WHAT YOU WILL DO: Reproduce the following material line for line, with no changes.

»»

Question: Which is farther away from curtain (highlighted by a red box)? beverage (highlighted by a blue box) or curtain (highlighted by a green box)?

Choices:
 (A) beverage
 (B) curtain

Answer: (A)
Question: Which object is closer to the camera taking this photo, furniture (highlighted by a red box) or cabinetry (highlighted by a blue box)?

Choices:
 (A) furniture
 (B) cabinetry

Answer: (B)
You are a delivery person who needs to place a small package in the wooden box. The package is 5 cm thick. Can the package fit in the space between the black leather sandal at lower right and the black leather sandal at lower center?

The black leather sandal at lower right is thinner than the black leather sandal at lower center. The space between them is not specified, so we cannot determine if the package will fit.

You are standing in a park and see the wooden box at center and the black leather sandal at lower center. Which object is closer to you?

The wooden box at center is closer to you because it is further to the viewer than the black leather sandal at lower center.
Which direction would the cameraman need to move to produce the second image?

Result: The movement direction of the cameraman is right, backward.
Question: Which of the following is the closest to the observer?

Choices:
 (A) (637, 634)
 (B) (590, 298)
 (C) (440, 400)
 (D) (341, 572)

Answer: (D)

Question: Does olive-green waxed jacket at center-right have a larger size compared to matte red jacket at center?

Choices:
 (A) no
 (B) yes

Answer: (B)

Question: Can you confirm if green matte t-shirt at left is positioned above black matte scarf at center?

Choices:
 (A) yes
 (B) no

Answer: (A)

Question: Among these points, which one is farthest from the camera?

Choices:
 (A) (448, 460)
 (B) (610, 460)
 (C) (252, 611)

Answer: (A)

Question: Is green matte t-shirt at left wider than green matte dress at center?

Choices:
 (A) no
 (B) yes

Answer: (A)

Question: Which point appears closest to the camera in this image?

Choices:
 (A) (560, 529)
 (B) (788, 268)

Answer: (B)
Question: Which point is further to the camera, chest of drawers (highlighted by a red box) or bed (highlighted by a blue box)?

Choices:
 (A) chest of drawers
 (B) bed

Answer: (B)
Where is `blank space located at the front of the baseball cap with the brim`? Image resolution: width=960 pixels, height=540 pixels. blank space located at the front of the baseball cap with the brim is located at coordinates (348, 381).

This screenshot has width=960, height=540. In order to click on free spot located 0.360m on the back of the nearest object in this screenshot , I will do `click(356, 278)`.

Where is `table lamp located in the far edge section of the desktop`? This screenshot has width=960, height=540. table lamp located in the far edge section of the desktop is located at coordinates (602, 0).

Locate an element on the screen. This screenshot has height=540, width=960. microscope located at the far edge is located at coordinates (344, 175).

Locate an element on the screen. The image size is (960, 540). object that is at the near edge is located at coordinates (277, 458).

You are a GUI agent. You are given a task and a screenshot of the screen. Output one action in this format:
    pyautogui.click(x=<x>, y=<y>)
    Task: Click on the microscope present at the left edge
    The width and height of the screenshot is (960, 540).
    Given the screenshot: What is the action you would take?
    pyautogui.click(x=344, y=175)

««

COMPLETED TASK:
Question: Which is farther away from curtain (highlighted by a red box)? beverage (highlighted by a blue box) or curtain (highlighted by a green box)?

Choices:
 (A) beverage
 (B) curtain

Answer: (A)
Question: Which object is closer to the camera taking this photo, furniture (highlighted by a red box) or cabinetry (highlighted by a blue box)?

Choices:
 (A) furniture
 (B) cabinetry

Answer: (B)
You are a delivery person who needs to place a small package in the wooden box. The package is 5 cm thick. Can the package fit in the space between the black leather sandal at lower right and the black leather sandal at lower center?

The black leather sandal at lower right is thinner than the black leather sandal at lower center. The space between them is not specified, so we cannot determine if the package will fit.

You are standing in a park and see the wooden box at center and the black leather sandal at lower center. Which object is closer to you?

The wooden box at center is closer to you because it is further to the viewer than the black leather sandal at lower center.
Which direction would the cameraman need to move to produce the second image?

Result: The movement direction of the cameraman is right, backward.
Question: Which of the following is the closest to the observer?

Choices:
 (A) (637, 634)
 (B) (590, 298)
 (C) (440, 400)
 (D) (341, 572)

Answer: (D)

Question: Does olive-green waxed jacket at center-right have a larger size compared to matte red jacket at center?

Choices:
 (A) no
 (B) yes

Answer: (B)

Question: Can you confirm if green matte t-shirt at left is positioned above black matte scarf at center?

Choices:
 (A) yes
 (B) no

Answer: (A)

Question: Among these points, which one is farthest from the camera?

Choices:
 (A) (448, 460)
 (B) (610, 460)
 (C) (252, 611)

Answer: (A)

Question: Is green matte t-shirt at left wider than green matte dress at center?

Choices:
 (A) no
 (B) yes

Answer: (A)

Question: Which point appears closest to the camera in this image?

Choices:
 (A) (560, 529)
 (B) (788, 268)

Answer: (B)
Question: Which point is further to the camera, chest of drawers (highlighted by a red box) or bed (highlighted by a blue box)?

Choices:
 (A) chest of drawers
 (B) bed

Answer: (B)
Where is `blank space located at the front of the baseball cap with the brim`? Image resolution: width=960 pixels, height=540 pixels. blank space located at the front of the baseball cap with the brim is located at coordinates (348, 381).

This screenshot has width=960, height=540. In order to click on free spot located 0.360m on the back of the nearest object in this screenshot , I will do `click(356, 278)`.

Where is `table lamp located in the far edge section of the desktop`? This screenshot has width=960, height=540. table lamp located in the far edge section of the desktop is located at coordinates (602, 0).

Locate an element on the screen. This screenshot has height=540, width=960. microscope located at the far edge is located at coordinates (344, 175).

Locate an element on the screen. The image size is (960, 540). object that is at the near edge is located at coordinates (277, 458).

You are a GUI agent. You are given a task and a screenshot of the screen. Output one action in this format:
    pyautogui.click(x=<x>, y=<y>)
    Task: Click on the microscope present at the left edge
    The width and height of the screenshot is (960, 540).
    Given the screenshot: What is the action you would take?
    pyautogui.click(x=344, y=175)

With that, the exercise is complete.